▶ _Task statement_
Work out how many lines in the following entries contain the string "signals", and write only that number.

▶ _Records for the task_
-*-*-

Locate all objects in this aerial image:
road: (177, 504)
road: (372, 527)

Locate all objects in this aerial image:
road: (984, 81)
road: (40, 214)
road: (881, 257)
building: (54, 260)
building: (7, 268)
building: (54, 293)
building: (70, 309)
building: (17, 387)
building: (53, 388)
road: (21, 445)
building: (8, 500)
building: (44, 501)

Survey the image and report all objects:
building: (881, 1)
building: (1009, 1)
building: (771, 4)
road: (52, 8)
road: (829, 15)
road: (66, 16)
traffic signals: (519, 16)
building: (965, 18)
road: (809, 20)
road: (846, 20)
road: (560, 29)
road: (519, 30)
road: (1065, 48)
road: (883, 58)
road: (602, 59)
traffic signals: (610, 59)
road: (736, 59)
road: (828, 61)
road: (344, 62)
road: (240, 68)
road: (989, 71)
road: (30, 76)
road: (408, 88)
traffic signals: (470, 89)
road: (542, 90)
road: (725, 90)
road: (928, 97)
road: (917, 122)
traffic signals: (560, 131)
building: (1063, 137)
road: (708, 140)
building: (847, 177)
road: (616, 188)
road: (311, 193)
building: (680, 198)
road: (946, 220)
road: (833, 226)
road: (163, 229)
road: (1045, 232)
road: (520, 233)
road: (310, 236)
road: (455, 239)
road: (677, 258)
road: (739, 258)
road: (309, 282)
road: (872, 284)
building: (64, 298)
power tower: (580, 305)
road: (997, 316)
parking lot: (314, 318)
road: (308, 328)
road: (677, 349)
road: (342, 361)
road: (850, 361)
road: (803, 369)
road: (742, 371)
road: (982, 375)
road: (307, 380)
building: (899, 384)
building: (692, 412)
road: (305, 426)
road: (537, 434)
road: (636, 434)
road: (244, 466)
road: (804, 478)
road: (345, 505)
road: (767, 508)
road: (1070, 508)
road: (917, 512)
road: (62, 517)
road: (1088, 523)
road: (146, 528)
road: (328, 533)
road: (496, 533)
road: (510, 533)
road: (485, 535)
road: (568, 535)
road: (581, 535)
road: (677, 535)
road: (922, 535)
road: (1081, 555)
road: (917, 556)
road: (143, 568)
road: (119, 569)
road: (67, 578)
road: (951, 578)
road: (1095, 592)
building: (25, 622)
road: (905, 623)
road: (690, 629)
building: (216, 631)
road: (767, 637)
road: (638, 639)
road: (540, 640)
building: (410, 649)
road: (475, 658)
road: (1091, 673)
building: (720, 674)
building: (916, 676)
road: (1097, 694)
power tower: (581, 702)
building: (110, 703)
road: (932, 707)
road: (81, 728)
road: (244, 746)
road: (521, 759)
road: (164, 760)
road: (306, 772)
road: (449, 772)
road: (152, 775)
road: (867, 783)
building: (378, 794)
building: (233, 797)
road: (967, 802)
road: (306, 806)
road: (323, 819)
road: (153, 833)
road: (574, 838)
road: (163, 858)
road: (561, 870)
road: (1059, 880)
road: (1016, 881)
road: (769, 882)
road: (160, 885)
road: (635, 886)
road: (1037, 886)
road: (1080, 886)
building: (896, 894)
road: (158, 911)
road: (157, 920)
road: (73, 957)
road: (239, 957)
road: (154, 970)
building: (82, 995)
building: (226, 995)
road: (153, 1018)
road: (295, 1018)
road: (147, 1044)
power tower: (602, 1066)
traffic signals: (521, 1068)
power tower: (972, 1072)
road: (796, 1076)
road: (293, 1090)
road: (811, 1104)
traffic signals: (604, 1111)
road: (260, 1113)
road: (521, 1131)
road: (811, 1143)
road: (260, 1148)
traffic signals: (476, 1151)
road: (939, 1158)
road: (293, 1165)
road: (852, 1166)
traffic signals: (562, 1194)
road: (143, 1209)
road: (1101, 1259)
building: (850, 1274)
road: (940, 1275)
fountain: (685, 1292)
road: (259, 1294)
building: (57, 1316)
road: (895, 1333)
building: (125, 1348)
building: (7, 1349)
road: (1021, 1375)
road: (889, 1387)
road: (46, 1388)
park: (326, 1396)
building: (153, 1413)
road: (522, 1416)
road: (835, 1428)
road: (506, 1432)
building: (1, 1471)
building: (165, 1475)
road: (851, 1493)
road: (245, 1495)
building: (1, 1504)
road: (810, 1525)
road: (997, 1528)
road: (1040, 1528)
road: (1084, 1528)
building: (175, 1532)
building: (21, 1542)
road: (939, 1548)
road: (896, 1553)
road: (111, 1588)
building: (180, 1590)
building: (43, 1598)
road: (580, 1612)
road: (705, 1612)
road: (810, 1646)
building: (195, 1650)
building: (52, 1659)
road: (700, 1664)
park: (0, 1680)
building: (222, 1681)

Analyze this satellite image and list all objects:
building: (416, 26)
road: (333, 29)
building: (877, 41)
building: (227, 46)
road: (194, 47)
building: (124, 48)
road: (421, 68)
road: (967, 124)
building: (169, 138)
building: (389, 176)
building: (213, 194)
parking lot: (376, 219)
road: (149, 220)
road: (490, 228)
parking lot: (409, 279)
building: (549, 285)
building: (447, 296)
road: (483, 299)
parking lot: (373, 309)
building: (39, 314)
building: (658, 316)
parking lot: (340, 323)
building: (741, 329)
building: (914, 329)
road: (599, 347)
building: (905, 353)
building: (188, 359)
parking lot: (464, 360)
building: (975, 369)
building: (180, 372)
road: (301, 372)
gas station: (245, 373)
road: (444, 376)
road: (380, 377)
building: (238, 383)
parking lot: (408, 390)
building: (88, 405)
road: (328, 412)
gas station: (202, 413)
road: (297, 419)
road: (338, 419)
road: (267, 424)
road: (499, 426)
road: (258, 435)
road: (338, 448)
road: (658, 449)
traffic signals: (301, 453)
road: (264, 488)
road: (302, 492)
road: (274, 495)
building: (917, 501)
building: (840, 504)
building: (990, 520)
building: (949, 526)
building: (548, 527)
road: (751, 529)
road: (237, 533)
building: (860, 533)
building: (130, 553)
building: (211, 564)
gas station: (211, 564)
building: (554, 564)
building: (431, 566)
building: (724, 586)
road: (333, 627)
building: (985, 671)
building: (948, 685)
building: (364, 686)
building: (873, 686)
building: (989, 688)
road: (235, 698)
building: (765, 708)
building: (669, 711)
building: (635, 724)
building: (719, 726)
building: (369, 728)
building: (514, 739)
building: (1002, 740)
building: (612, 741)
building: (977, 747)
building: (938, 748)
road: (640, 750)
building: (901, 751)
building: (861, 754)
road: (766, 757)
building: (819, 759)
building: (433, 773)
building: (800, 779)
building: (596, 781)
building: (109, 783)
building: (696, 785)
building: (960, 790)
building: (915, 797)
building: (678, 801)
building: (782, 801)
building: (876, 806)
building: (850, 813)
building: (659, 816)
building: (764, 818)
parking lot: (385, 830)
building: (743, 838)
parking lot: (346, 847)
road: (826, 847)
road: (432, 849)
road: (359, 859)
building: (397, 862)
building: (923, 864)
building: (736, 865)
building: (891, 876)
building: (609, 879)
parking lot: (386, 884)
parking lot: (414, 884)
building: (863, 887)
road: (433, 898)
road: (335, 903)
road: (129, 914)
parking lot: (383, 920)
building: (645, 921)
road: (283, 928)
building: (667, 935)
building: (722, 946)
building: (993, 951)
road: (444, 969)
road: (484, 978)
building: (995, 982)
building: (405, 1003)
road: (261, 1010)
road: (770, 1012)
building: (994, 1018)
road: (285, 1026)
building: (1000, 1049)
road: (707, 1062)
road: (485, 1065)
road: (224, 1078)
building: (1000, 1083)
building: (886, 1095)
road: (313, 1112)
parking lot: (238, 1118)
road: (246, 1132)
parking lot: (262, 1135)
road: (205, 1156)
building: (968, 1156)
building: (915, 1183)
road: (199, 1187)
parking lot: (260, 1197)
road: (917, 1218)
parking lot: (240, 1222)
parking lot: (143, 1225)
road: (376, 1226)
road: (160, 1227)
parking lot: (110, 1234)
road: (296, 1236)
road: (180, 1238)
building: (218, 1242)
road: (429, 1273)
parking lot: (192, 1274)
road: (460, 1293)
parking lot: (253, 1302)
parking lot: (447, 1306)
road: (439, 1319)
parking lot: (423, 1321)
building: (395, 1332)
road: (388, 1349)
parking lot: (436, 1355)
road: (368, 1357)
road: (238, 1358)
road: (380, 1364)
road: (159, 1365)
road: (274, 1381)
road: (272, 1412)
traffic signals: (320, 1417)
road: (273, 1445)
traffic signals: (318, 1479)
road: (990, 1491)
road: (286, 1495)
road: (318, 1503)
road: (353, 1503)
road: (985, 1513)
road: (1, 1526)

-*-*-

▶ _Task solution_
11